▶ Exercise brief: Everything in the records below from the line containing "yellow tile A8:C8" through the line containing "cyan brick E7" is to be reproduced exactly, those two lines included; no picture is to be copied.

▶ Information given:
>>>>

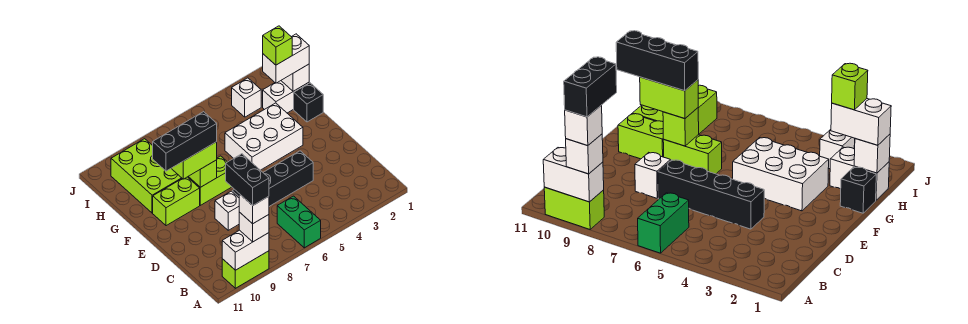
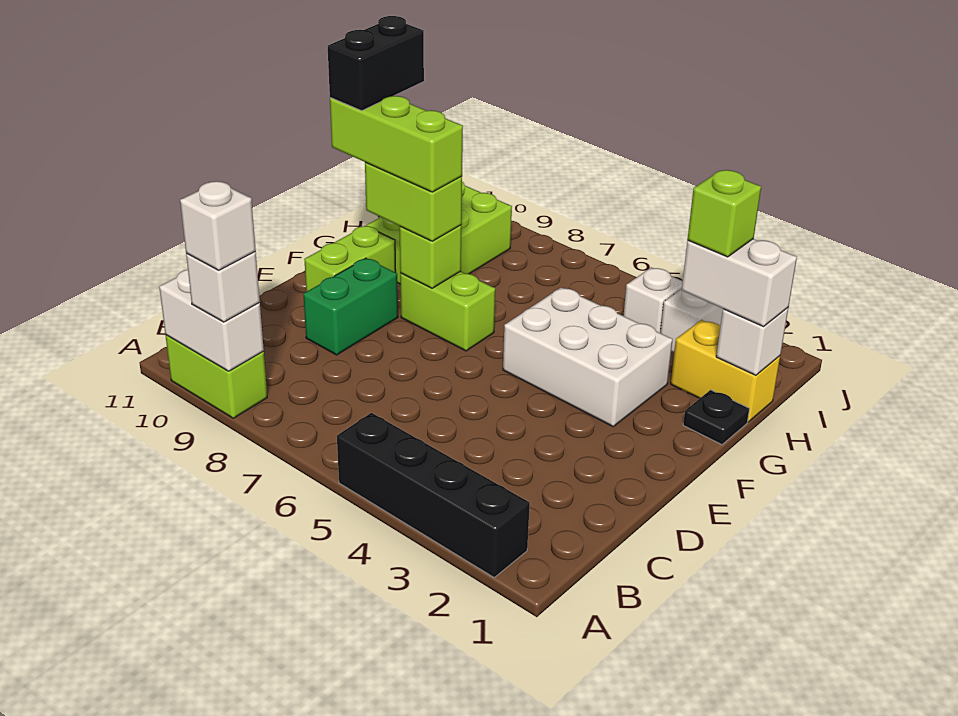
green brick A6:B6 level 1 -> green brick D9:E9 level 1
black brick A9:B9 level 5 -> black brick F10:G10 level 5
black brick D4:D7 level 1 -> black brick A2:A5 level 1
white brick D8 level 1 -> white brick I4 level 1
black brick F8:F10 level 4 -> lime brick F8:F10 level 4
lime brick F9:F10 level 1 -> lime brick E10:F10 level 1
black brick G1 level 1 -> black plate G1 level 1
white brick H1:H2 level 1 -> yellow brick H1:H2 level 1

<<<<
>>>>

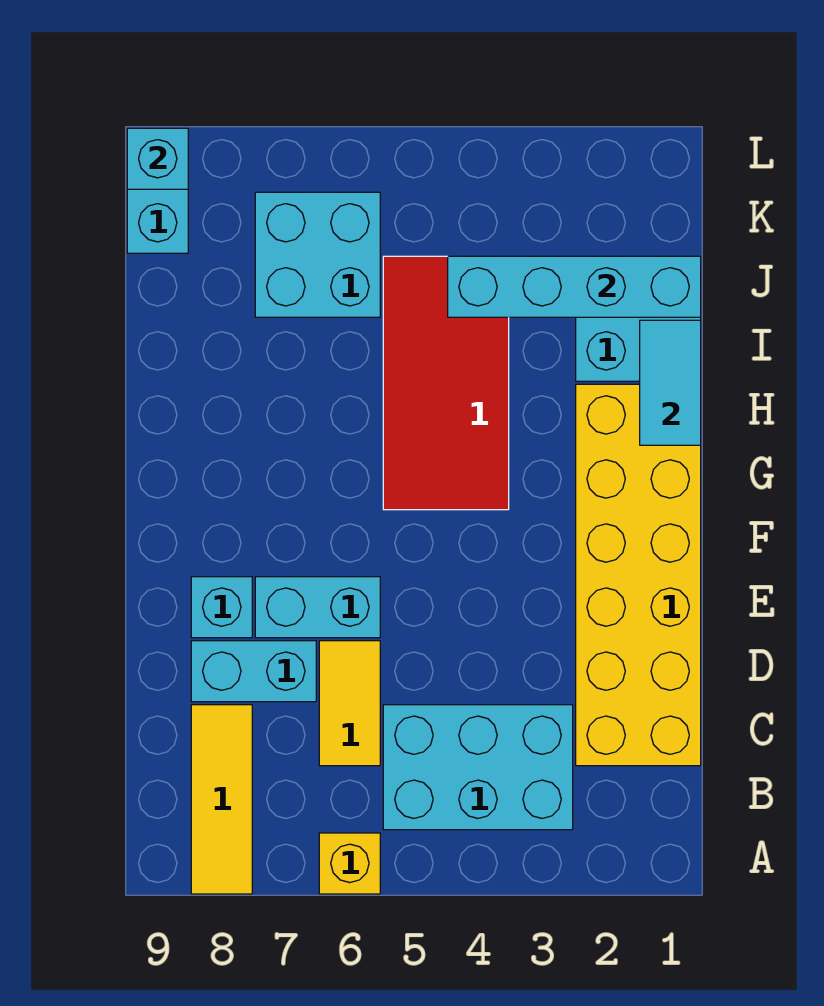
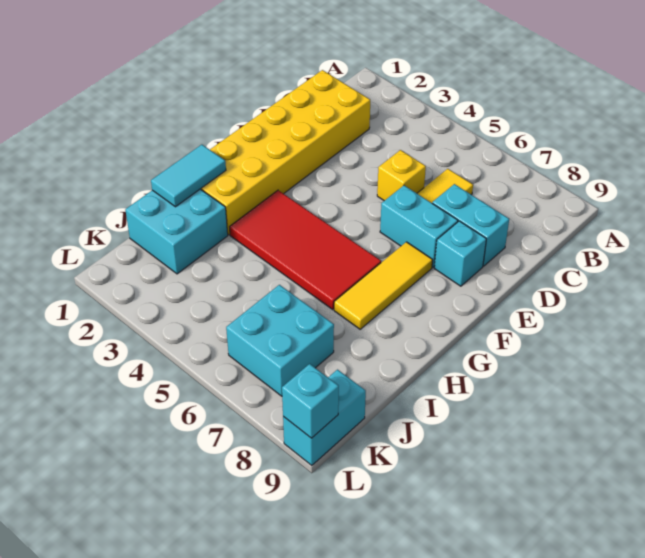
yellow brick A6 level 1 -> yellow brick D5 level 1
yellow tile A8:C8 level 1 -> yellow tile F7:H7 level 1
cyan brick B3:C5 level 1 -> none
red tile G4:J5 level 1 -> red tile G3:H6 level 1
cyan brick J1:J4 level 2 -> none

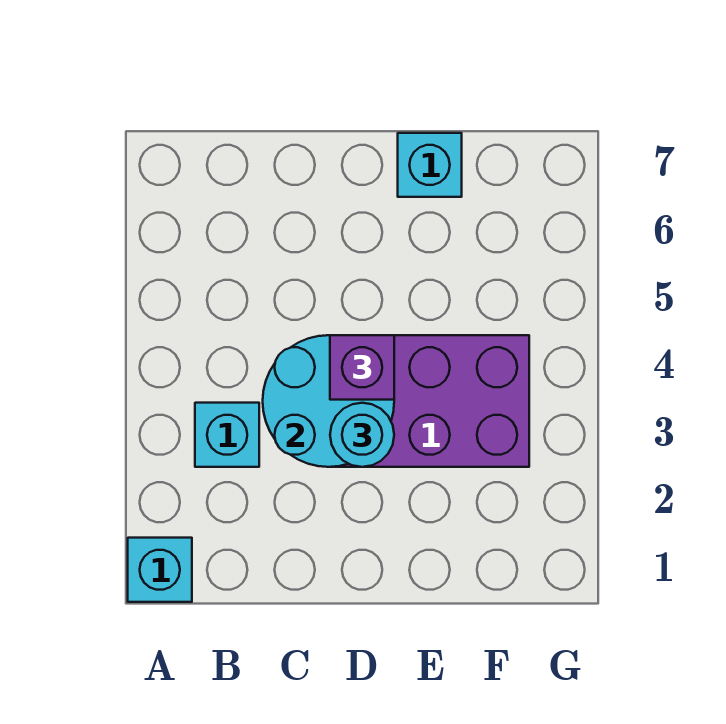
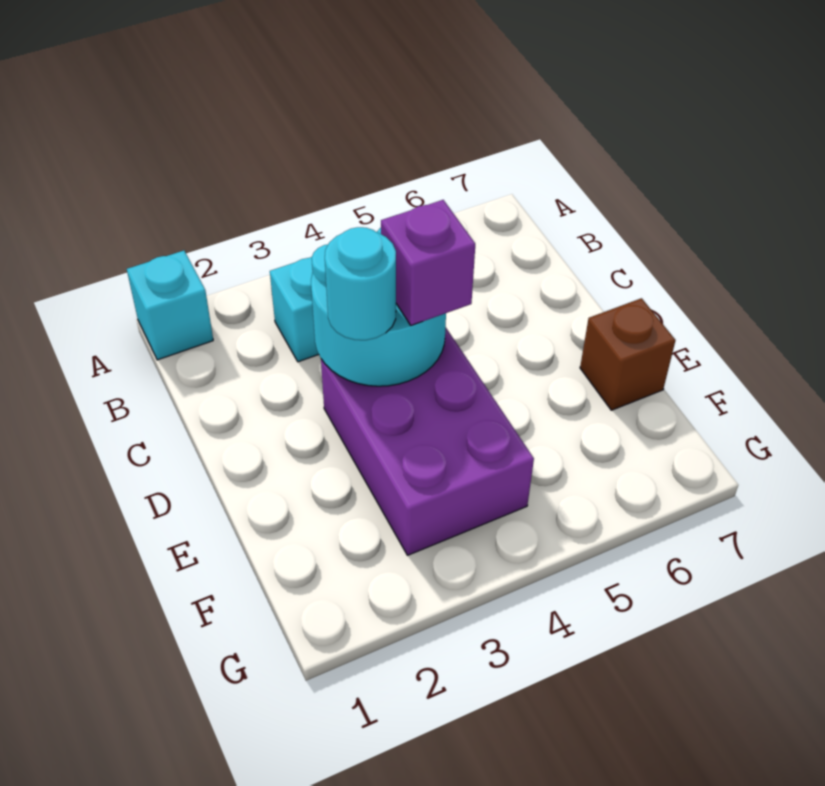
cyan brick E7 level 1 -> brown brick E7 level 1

<<<<
>>>>

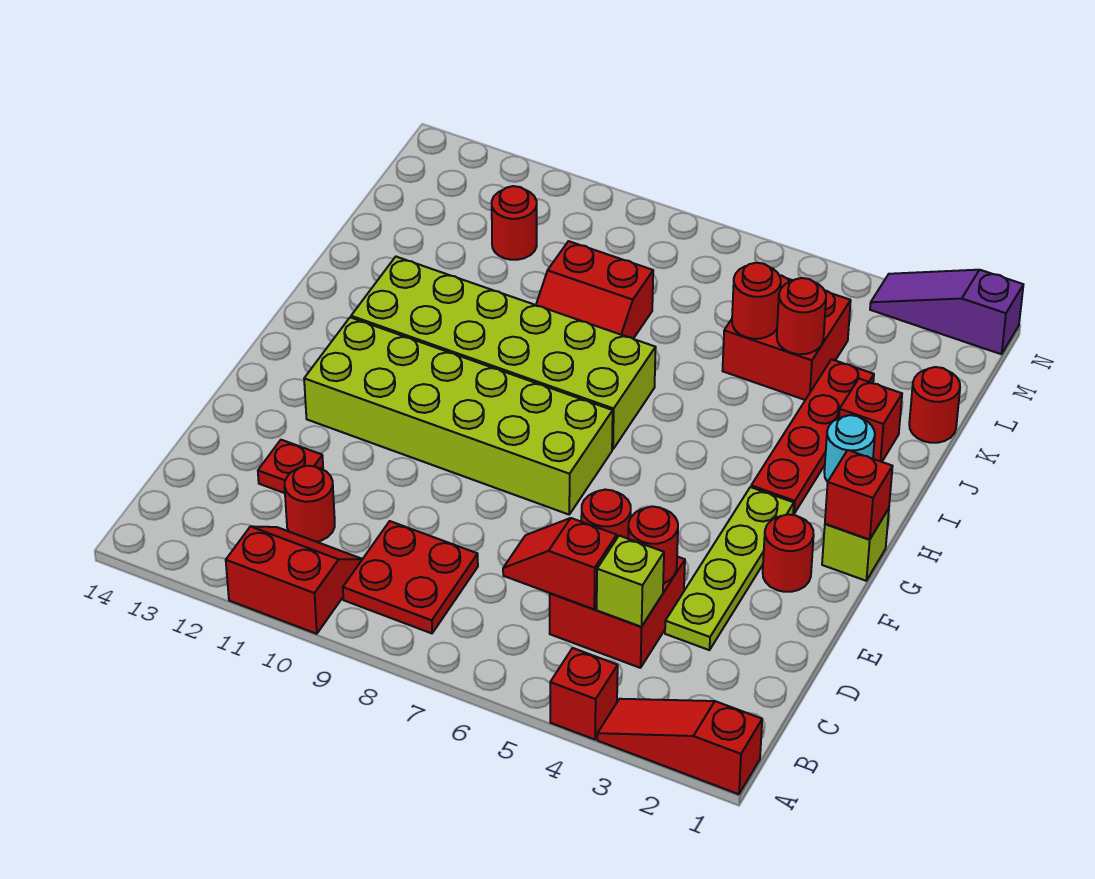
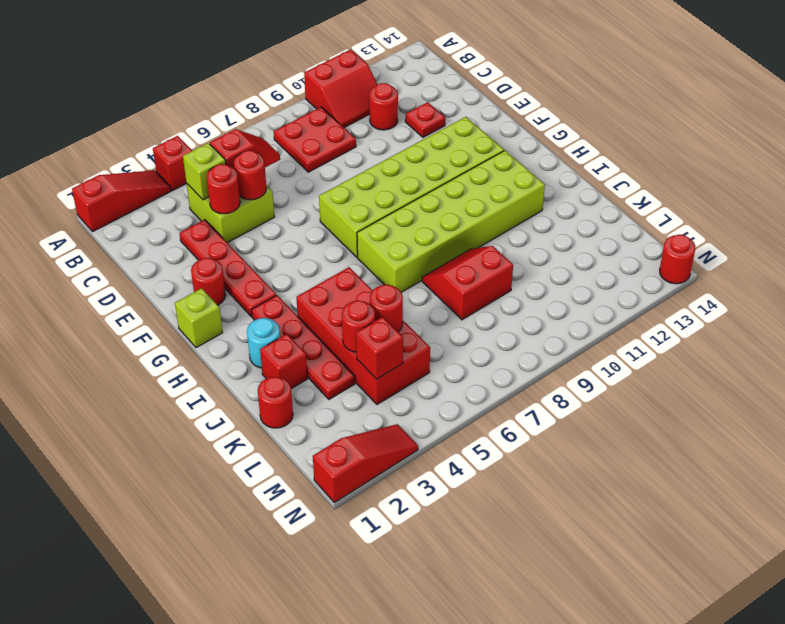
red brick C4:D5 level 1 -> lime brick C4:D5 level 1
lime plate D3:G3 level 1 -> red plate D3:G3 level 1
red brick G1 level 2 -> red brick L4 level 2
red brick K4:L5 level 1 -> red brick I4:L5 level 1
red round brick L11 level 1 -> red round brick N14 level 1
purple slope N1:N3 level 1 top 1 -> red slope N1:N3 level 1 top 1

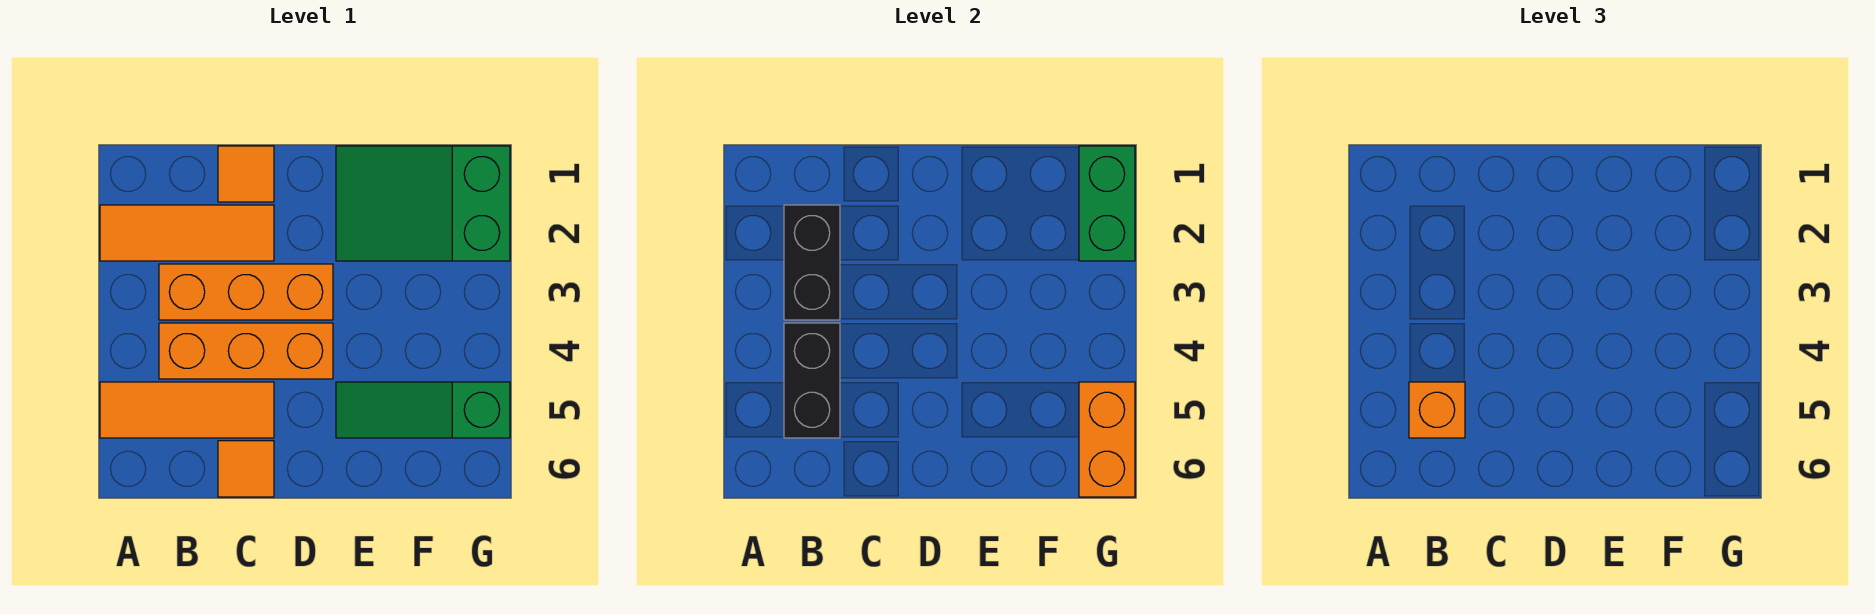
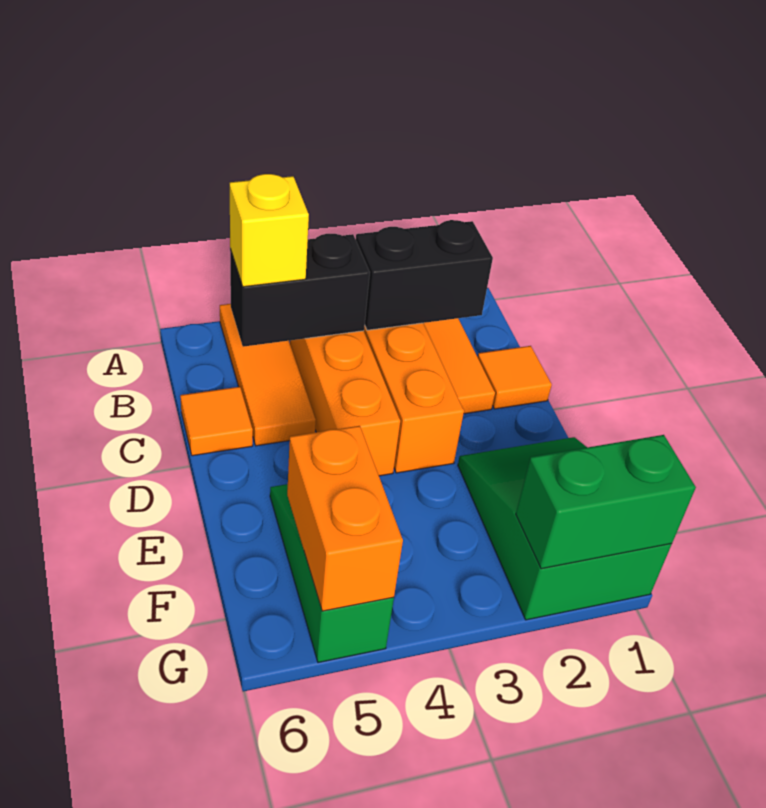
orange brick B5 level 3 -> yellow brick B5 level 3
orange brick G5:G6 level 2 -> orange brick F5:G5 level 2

<<<<

▶ Result for this task:
yellow tile A8:C8 level 1 -> yellow tile F7:H7 level 1
cyan brick B3:C5 level 1 -> none
red tile G4:J5 level 1 -> red tile G3:H6 level 1
cyan brick J1:J4 level 2 -> none

cyan brick E7 level 1 -> brown brick E7 level 1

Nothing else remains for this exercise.